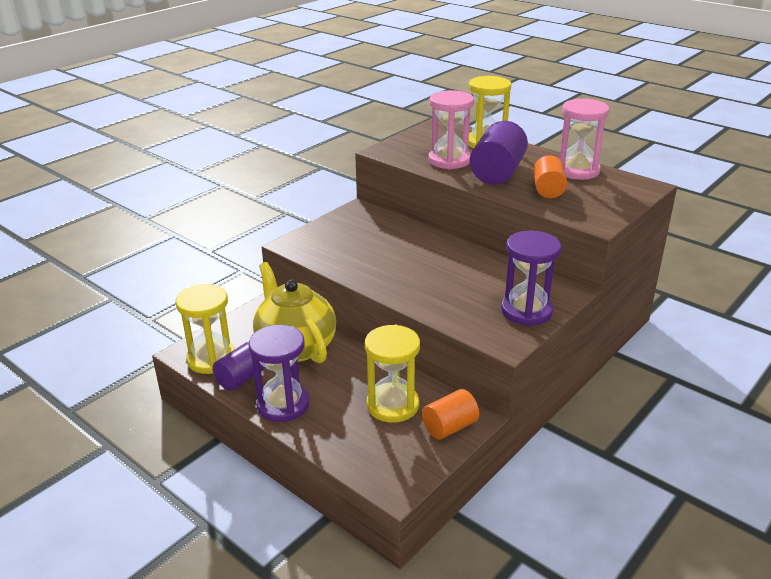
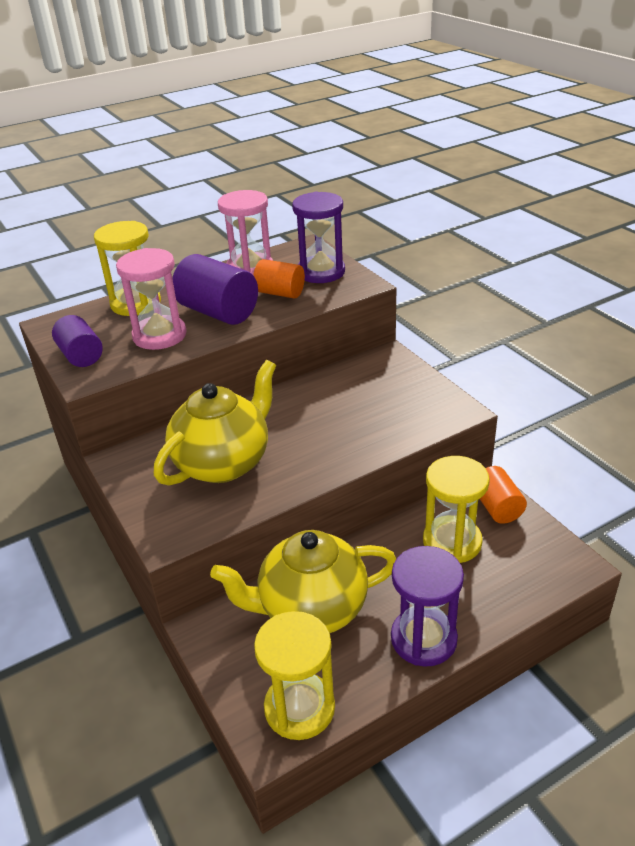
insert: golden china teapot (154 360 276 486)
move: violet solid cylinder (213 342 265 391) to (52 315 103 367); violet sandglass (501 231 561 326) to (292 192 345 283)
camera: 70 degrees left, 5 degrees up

Exercise description — Aside from the pictures, repeat the listing exactly.

Response to the task —
insert: golden china teapot (154 360 276 486)
move: violet solid cylinder (213 342 265 391) to (52 315 103 367); violet sandglass (501 231 561 326) to (292 192 345 283)
camera: 70 degrees left, 5 degrees up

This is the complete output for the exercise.